__PROBLEM TO WORK ON__.
Rename every "pink cross" in the material to "magenta cross" and reproduce all other lines without change. Leave the pictures out of your answer.
>> begin INFORMATION PROVIDED
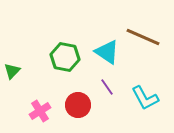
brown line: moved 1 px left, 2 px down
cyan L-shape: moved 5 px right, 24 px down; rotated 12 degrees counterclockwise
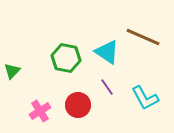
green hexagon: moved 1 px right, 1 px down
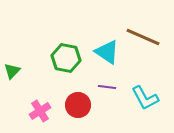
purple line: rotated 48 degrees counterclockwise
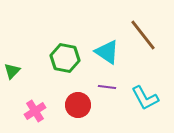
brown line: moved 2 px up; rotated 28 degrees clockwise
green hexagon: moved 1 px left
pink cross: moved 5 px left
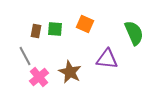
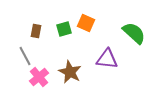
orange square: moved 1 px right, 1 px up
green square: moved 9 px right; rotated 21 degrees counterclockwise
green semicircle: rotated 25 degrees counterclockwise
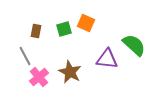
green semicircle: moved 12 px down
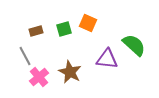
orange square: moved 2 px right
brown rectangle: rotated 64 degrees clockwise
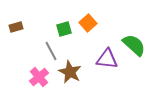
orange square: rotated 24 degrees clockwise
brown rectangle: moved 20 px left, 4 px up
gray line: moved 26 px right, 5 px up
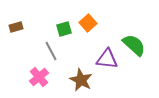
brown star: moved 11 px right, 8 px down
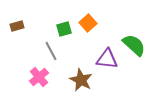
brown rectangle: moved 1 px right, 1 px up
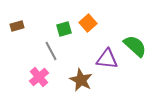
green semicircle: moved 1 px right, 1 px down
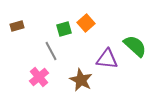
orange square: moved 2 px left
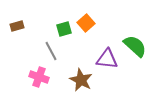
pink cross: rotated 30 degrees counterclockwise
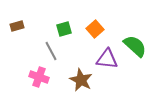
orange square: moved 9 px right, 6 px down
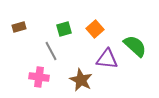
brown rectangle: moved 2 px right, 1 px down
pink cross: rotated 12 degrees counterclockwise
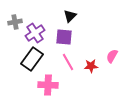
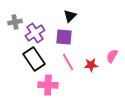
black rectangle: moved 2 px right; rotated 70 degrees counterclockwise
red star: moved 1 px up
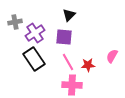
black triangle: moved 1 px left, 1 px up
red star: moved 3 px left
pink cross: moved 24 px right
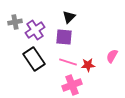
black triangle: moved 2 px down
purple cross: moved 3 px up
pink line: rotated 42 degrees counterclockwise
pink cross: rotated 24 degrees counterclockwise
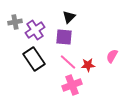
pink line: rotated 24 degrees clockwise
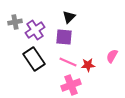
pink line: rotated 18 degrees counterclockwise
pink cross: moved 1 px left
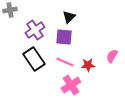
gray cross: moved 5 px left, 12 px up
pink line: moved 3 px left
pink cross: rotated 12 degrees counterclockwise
>> end INFORMATION PROVIDED
__COMPLETE RESPONSE__.
brown line: moved 1 px left, 2 px down
cyan L-shape: moved 5 px right, 24 px down; rotated 12 degrees counterclockwise
green hexagon: moved 1 px right, 1 px down
purple line: rotated 48 degrees counterclockwise
brown line: moved 2 px up; rotated 28 degrees clockwise
green hexagon: moved 1 px left
magenta cross: moved 5 px left
orange square: moved 1 px right, 1 px up
green square: moved 9 px right; rotated 21 degrees counterclockwise
green semicircle: rotated 25 degrees counterclockwise
green semicircle: moved 12 px down
orange square: moved 2 px right
brown rectangle: rotated 64 degrees clockwise
orange square: rotated 24 degrees clockwise
brown rectangle: moved 20 px left, 4 px up
gray line: moved 26 px right, 5 px up
brown star: moved 11 px right, 8 px down
brown rectangle: moved 1 px right, 1 px up
green semicircle: moved 1 px right, 1 px down
orange square: moved 2 px left
magenta cross: rotated 30 degrees counterclockwise
orange square: moved 9 px right, 6 px down
brown rectangle: moved 2 px right, 1 px down
magenta cross: rotated 12 degrees counterclockwise
black rectangle: moved 2 px right; rotated 70 degrees counterclockwise
red star: moved 1 px up
black triangle: moved 1 px left, 1 px up
red star: moved 3 px left
magenta cross: moved 24 px right
black triangle: moved 2 px down
purple cross: moved 3 px up
pink line: rotated 42 degrees counterclockwise
magenta cross: rotated 24 degrees counterclockwise
pink line: rotated 24 degrees clockwise
pink line: rotated 18 degrees counterclockwise
magenta cross: moved 1 px left
gray cross: moved 5 px left, 12 px up
pink line: moved 3 px left
magenta cross: rotated 12 degrees counterclockwise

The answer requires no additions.